# [Request]
Rewrite the entire listing below, replacing "top-left" with "upper-left" and leaving everything else unchanged.
>> Begin Data
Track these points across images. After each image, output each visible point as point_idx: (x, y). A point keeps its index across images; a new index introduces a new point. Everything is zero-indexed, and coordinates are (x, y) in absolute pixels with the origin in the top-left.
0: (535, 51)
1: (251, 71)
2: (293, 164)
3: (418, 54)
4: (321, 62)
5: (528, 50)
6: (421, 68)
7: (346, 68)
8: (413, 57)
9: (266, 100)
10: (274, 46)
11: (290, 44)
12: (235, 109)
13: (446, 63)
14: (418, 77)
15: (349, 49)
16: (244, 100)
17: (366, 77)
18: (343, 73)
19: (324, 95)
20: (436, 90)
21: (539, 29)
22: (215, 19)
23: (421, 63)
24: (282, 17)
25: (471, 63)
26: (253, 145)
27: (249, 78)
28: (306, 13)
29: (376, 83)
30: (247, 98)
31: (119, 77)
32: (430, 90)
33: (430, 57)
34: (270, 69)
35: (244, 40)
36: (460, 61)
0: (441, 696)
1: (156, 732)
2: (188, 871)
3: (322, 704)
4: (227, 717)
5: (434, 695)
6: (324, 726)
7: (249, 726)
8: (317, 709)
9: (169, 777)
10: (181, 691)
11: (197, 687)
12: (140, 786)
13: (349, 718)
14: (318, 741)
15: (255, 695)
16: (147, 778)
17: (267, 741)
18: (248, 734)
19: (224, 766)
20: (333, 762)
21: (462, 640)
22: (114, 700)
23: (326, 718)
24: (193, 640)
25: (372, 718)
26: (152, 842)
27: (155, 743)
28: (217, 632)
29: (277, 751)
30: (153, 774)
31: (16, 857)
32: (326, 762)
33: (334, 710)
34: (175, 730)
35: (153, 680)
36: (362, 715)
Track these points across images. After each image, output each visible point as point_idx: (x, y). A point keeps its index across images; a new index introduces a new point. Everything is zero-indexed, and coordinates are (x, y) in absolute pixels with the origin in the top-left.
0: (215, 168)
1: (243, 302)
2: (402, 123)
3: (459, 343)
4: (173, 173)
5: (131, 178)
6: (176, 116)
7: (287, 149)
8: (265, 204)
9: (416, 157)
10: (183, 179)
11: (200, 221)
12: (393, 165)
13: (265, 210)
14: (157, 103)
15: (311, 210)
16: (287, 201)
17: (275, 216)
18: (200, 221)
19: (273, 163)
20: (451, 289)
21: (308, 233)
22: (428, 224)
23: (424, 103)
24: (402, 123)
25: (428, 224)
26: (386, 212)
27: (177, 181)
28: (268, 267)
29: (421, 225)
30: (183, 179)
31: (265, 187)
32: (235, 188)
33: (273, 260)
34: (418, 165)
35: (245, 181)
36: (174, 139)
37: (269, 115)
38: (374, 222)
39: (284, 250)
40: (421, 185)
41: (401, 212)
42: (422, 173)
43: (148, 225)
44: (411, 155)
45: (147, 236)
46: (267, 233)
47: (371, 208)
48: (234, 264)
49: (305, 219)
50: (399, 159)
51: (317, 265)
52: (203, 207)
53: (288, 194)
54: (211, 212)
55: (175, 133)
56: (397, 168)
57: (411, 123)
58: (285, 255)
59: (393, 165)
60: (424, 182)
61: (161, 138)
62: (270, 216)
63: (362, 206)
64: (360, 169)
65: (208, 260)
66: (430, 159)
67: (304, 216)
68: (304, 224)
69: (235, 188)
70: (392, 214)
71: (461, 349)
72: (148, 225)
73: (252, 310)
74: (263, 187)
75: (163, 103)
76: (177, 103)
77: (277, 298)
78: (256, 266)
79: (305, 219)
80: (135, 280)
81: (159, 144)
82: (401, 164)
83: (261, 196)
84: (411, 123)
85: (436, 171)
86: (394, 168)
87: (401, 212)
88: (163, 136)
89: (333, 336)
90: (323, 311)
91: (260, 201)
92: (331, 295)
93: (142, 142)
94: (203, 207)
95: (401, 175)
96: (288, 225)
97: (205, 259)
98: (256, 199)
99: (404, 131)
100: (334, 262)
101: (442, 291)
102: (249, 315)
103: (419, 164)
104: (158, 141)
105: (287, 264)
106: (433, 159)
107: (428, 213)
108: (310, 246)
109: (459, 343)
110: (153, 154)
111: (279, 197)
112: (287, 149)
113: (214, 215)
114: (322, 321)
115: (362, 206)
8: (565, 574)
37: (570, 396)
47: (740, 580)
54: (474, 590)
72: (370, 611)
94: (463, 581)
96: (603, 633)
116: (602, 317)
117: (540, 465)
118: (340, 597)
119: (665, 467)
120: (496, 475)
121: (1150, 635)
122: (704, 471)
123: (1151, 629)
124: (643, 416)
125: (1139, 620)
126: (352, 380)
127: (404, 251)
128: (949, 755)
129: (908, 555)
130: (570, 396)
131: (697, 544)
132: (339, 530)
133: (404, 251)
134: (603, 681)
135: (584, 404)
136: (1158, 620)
>> End Data
# [The response]
Track these points across images. After each image, output each visible point as point_idx: (x, y). A point keeps its index across images; a new index introduces a new point. Everything is zero-indexed, and coordinates are (x, y) in absolute pixels with the origin in the upper-left.
0: (535, 51)
1: (251, 71)
2: (293, 164)
3: (418, 54)
4: (321, 62)
5: (528, 50)
6: (421, 68)
7: (346, 68)
8: (413, 57)
9: (266, 100)
10: (274, 46)
11: (290, 44)
12: (235, 109)
13: (446, 63)
14: (418, 77)
15: (349, 49)
16: (244, 100)
17: (366, 77)
18: (343, 73)
19: (324, 95)
20: (436, 90)
21: (539, 29)
22: (215, 19)
23: (421, 63)
24: (282, 17)
25: (471, 63)
26: (253, 145)
27: (249, 78)
28: (306, 13)
29: (376, 83)
30: (247, 98)
31: (119, 77)
32: (430, 90)
33: (430, 57)
34: (270, 69)
35: (244, 40)
36: (460, 61)
0: (441, 696)
1: (156, 732)
2: (188, 871)
3: (322, 704)
4: (227, 717)
5: (434, 695)
6: (324, 726)
7: (249, 726)
8: (317, 709)
9: (169, 777)
10: (181, 691)
11: (197, 687)
12: (140, 786)
13: (349, 718)
14: (318, 741)
15: (255, 695)
16: (147, 778)
17: (267, 741)
18: (248, 734)
19: (224, 766)
20: (333, 762)
21: (462, 640)
22: (114, 700)
23: (326, 718)
24: (193, 640)
25: (372, 718)
26: (152, 842)
27: (155, 743)
28: (217, 632)
29: (277, 751)
30: (153, 774)
31: (16, 857)
32: (326, 762)
33: (334, 710)
34: (175, 730)
35: (153, 680)
36: (362, 715)
Track these points across images. After each image, output each visible point as point_idx: (x, y). A point keeps its index across images; a new index introduces a new point. Everything is zero-indexed, and coordinates are (x, y) in absolute pixels with the origin in the upper-left.
0: (215, 168)
1: (243, 302)
2: (402, 123)
3: (459, 343)
4: (173, 173)
5: (131, 178)
6: (176, 116)
7: (287, 149)
8: (265, 204)
9: (416, 157)
10: (183, 179)
11: (200, 221)
12: (393, 165)
13: (265, 210)
14: (157, 103)
15: (311, 210)
16: (287, 201)
17: (275, 216)
18: (200, 221)
19: (273, 163)
20: (451, 289)
21: (308, 233)
22: (428, 224)
23: (424, 103)
24: (402, 123)
25: (428, 224)
26: (386, 212)
27: (177, 181)
28: (268, 267)
29: (421, 225)
30: (183, 179)
31: (265, 187)
32: (235, 188)
33: (273, 260)
34: (418, 165)
35: (245, 181)
36: (174, 139)
37: (269, 115)
38: (374, 222)
39: (284, 250)
40: (421, 185)
41: (401, 212)
42: (422, 173)
43: (148, 225)
44: (411, 155)
45: (147, 236)
46: (267, 233)
47: (371, 208)
48: (234, 264)
49: (305, 219)
50: (399, 159)
51: (317, 265)
52: (203, 207)
53: (288, 194)
54: (211, 212)
55: (175, 133)
56: (397, 168)
57: (411, 123)
58: (285, 255)
59: (393, 165)
60: (424, 182)
61: (161, 138)
62: (270, 216)
63: (362, 206)
64: (360, 169)
65: (208, 260)
66: (430, 159)
67: (304, 216)
68: (304, 224)
69: (235, 188)
70: (392, 214)
71: (461, 349)
72: (148, 225)
73: (252, 310)
74: (263, 187)
75: (163, 103)
76: (177, 103)
77: (277, 298)
78: (256, 266)
79: (305, 219)
80: (135, 280)
81: (159, 144)
82: (401, 164)
83: (261, 196)
84: (411, 123)
85: (436, 171)
86: (394, 168)
87: (401, 212)
88: (163, 136)
89: (333, 336)
90: (323, 311)
91: (260, 201)
92: (331, 295)
93: (142, 142)
94: (203, 207)
95: (401, 175)
96: (288, 225)
97: (205, 259)
98: (256, 199)
99: (404, 131)
100: (334, 262)
101: (442, 291)
102: (249, 315)
103: (419, 164)
104: (158, 141)
105: (287, 264)
106: (433, 159)
107: (428, 213)
108: (310, 246)
109: (459, 343)
110: (153, 154)
111: (279, 197)
112: (287, 149)
113: (214, 215)
114: (322, 321)
115: (362, 206)
8: (565, 574)
37: (570, 396)
47: (740, 580)
54: (474, 590)
72: (370, 611)
94: (463, 581)
96: (603, 633)
116: (602, 317)
117: (540, 465)
118: (340, 597)
119: (665, 467)
120: (496, 475)
121: (1150, 635)
122: (704, 471)
123: (1151, 629)
124: (643, 416)
125: (1139, 620)
126: (352, 380)
127: (404, 251)
128: (949, 755)
129: (908, 555)
130: (570, 396)
131: (697, 544)
132: (339, 530)
133: (404, 251)
134: (603, 681)
135: (584, 404)
136: (1158, 620)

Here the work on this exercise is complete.